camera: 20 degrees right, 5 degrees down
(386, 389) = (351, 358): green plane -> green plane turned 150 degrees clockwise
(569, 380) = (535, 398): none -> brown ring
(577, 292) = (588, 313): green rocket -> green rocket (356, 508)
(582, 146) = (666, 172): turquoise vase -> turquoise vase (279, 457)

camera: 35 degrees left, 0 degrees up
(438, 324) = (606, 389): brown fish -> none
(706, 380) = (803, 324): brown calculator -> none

==

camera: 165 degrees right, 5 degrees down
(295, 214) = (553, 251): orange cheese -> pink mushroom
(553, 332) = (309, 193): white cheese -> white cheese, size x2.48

**AIM OF THE TASK:**
Lines from the entries that contain the word "right" are what the answer must hold.

**EXERCISE RESPONSE:**
camera: 20 degrees right, 5 degrees down
camera: 165 degrees right, 5 degrees down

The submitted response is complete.